> [WRITTEN EXERCISE]: Rewrite the listing from its first line through the line containing "[(498, 330)]", changing every "CD player" to "radio" and leaving everything else unchanged.
»»
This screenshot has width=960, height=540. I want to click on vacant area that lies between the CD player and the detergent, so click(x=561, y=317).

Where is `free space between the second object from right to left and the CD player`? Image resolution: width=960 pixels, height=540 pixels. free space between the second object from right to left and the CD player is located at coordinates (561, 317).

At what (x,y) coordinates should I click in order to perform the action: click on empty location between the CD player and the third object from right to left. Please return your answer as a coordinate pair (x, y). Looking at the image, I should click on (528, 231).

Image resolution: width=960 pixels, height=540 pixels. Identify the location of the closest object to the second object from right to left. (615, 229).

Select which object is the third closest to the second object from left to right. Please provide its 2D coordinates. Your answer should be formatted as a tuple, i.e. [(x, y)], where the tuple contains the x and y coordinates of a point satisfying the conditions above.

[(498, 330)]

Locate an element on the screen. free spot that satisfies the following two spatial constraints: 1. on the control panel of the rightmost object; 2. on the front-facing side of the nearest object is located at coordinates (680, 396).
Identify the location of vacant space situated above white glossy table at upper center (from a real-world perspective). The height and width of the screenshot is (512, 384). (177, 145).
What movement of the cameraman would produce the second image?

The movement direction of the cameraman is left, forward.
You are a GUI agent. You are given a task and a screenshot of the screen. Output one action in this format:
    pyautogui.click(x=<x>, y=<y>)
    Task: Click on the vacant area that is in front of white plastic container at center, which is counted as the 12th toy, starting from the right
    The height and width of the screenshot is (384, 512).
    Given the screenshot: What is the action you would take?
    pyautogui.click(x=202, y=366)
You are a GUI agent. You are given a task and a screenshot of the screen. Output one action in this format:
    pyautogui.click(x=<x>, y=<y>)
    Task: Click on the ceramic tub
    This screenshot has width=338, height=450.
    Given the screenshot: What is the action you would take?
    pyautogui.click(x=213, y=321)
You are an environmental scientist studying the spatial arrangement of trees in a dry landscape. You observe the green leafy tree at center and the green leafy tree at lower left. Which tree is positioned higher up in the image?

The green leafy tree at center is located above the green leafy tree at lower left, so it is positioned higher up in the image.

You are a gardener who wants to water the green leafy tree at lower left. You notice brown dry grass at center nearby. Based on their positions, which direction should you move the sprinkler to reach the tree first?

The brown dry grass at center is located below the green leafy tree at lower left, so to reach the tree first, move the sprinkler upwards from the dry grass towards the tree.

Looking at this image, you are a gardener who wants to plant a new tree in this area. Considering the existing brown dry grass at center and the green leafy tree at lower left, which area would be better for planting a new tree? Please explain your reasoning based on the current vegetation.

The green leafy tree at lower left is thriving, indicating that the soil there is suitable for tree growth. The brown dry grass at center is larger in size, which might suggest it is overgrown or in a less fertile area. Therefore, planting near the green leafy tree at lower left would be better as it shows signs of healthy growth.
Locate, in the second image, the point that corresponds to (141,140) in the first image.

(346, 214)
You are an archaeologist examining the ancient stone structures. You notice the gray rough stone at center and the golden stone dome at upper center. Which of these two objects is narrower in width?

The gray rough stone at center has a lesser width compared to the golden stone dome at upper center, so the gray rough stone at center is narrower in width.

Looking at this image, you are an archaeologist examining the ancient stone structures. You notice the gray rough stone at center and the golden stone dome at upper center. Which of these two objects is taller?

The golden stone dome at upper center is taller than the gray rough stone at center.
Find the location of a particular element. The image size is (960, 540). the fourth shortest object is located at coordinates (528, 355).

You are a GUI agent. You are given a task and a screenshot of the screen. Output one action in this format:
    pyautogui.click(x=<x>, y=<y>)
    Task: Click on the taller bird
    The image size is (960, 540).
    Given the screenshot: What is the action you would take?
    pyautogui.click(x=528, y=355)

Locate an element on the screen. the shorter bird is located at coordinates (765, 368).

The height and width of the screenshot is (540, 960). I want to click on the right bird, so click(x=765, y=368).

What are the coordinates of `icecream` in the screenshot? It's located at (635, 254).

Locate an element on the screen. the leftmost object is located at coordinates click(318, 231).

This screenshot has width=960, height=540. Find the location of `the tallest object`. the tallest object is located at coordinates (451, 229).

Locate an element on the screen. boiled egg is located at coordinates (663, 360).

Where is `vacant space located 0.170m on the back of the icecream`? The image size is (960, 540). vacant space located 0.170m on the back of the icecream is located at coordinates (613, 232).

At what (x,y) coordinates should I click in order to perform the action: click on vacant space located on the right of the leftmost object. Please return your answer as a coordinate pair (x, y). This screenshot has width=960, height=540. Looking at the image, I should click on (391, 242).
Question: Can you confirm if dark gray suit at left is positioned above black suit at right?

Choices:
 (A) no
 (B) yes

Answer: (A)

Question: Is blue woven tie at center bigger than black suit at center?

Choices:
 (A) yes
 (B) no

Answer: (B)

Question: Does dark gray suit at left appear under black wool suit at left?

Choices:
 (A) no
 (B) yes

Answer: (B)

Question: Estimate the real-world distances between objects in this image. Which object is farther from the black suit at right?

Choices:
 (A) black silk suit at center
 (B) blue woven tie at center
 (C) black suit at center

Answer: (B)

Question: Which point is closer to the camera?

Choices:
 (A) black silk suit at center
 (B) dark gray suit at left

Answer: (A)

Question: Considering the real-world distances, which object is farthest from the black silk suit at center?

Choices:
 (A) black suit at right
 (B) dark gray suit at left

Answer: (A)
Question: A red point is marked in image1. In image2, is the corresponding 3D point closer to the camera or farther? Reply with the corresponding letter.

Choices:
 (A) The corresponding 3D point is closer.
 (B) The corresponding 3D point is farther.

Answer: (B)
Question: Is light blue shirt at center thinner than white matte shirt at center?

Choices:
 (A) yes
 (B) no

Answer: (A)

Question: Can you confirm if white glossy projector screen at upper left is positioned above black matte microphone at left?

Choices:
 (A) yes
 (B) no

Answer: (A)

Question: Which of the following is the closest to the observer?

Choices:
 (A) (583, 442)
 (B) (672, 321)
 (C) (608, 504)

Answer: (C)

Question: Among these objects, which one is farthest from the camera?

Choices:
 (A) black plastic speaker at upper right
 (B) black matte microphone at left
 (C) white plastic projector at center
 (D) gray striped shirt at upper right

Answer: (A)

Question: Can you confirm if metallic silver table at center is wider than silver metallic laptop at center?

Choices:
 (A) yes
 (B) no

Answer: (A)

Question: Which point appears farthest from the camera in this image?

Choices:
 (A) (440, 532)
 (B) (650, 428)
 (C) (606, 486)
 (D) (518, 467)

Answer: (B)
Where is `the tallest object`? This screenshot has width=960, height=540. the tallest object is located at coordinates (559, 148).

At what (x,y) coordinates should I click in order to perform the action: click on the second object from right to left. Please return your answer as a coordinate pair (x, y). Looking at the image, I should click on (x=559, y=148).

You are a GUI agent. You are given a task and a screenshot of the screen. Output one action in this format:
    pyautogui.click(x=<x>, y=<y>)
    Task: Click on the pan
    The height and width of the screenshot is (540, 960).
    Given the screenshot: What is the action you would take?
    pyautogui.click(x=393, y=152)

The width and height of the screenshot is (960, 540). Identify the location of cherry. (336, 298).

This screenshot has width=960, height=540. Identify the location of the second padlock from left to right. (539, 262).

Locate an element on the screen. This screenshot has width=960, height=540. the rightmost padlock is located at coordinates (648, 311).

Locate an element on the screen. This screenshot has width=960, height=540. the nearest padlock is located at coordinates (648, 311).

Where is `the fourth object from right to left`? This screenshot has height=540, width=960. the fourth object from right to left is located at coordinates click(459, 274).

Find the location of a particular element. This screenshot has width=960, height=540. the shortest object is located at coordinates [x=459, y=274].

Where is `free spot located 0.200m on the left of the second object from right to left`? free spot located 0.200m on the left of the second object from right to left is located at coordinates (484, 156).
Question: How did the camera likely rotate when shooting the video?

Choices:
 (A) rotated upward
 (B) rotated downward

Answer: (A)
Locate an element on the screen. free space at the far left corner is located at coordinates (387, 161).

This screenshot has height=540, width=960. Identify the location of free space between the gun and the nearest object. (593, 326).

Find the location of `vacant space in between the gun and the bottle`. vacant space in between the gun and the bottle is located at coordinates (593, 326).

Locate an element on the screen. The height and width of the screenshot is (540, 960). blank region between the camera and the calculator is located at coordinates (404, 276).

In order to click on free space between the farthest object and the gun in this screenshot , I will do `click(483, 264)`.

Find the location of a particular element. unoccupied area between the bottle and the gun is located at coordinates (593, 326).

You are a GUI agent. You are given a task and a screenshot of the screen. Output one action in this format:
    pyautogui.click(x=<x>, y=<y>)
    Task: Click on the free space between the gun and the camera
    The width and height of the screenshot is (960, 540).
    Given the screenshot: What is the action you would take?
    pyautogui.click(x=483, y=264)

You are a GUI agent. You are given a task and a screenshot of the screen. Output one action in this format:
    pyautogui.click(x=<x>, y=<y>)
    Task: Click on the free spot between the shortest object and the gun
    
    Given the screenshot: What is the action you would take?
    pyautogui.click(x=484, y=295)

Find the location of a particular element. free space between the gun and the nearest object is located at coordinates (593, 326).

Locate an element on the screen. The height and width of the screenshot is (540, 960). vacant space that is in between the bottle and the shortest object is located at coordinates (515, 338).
««
> [TASK RESPONSE]:
This screenshot has width=960, height=540. I want to click on vacant area that lies between the radio and the detergent, so click(x=561, y=317).

Where is `free space between the second object from right to left and the radio`? Image resolution: width=960 pixels, height=540 pixels. free space between the second object from right to left and the radio is located at coordinates (561, 317).

At what (x,y) coordinates should I click in order to perform the action: click on empty location between the radio and the third object from right to left. Please return your answer as a coordinate pair (x, y). Looking at the image, I should click on (528, 231).

Image resolution: width=960 pixels, height=540 pixels. Identify the location of the closest object to the second object from right to left. (615, 229).

Select which object is the third closest to the second object from left to right. Please provide its 2D coordinates. Your answer should be formatted as a tuple, i.e. [(x, y)], where the tuple contains the x and y coordinates of a point satisfying the conditions above.

[(498, 330)]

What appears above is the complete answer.